• TO-DO ITEM:
Write out each record in full and exactly as given. Skip any pictures.

• DATA PROVIDED:
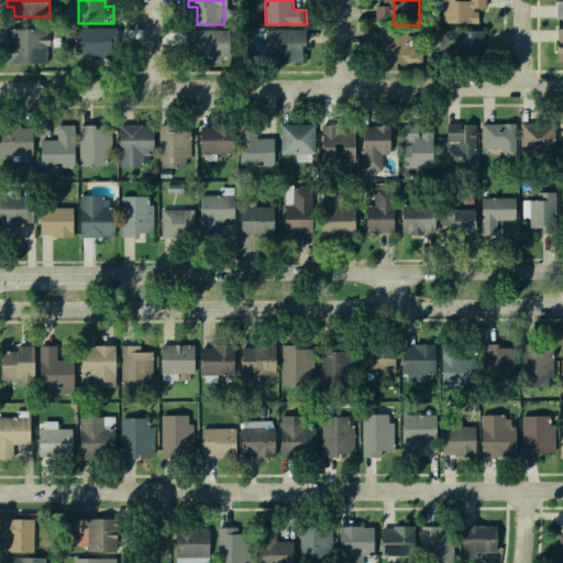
[(471,22),(443,22),(443,0),(486,0),(486,8),(471,8),(471,22)]
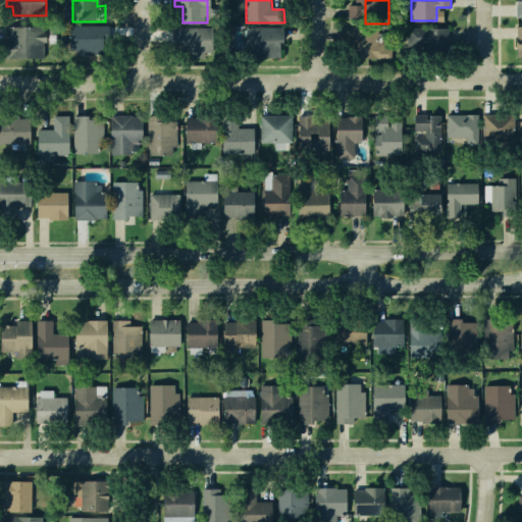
[(47,57),(11,57),(11,28),(57,28),(57,47),(47,47),(47,57)]
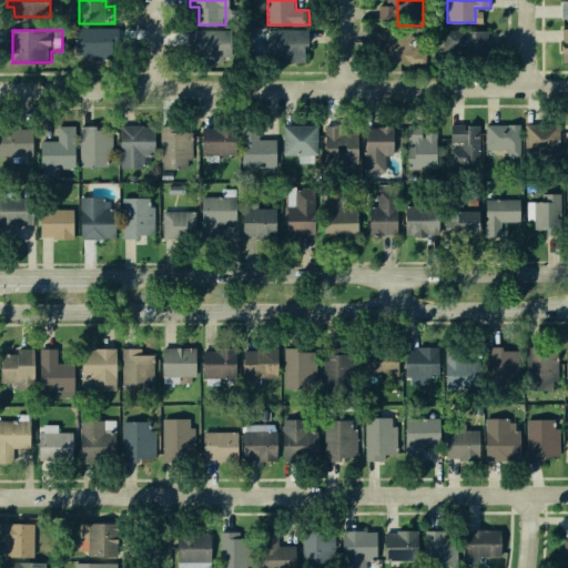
[(413,63),(392,62),(392,41),(386,41),(387,30),(414,30),(414,37),(419,37),(419,58),(414,57),(413,63)]
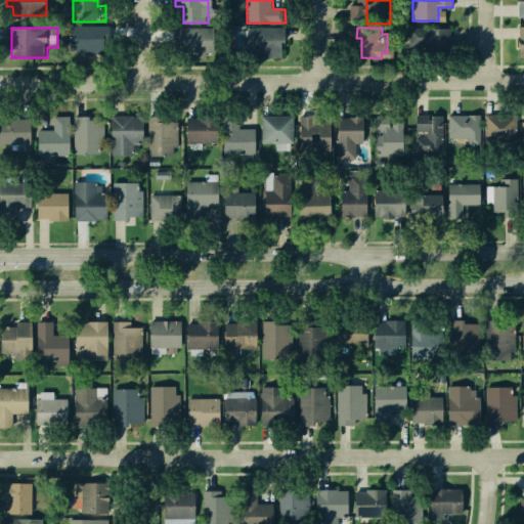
[(454,53),(425,53),(425,29),(454,29),(454,53)]
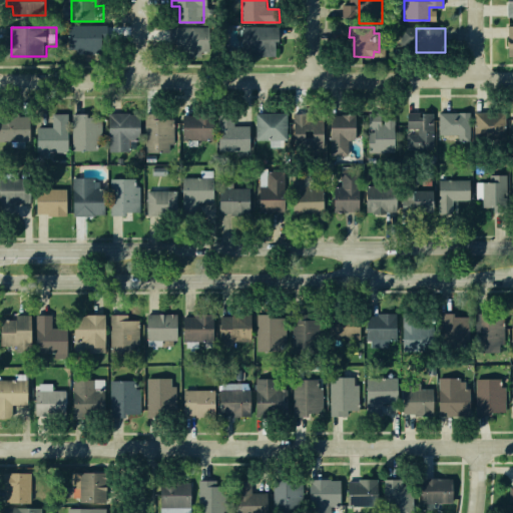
[(103,49),(70,49),(70,29),(103,29),(103,49)]
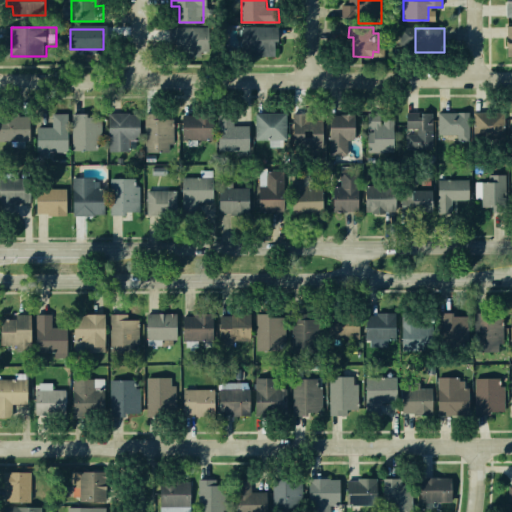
[(277,56),(245,56),(245,29),(277,29),(277,56)]
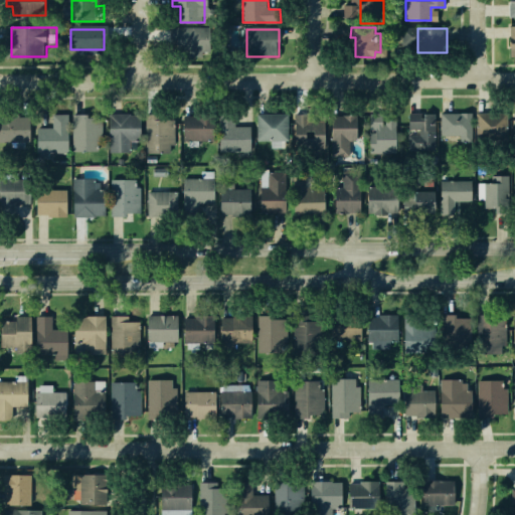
[(211,55),(184,55),(184,41),(174,41),(174,30),(211,30),(211,55)]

• RESULT OF THIS EXERCISE:
[(471,22),(443,22),(443,0),(486,0),(486,8),(471,8),(471,22)]
[(47,57),(11,57),(11,28),(57,28),(57,47),(47,47),(47,57)]
[(413,63),(392,62),(392,41),(386,41),(387,30),(414,30),(414,37),(419,37),(419,58),(414,57),(413,63)]
[(454,53),(425,53),(425,29),(454,29),(454,53)]
[(103,49),(70,49),(70,29),(103,29),(103,49)]
[(277,56),(245,56),(245,29),(277,29),(277,56)]
[(211,55),(184,55),(184,41),(174,41),(174,30),(211,30),(211,55)]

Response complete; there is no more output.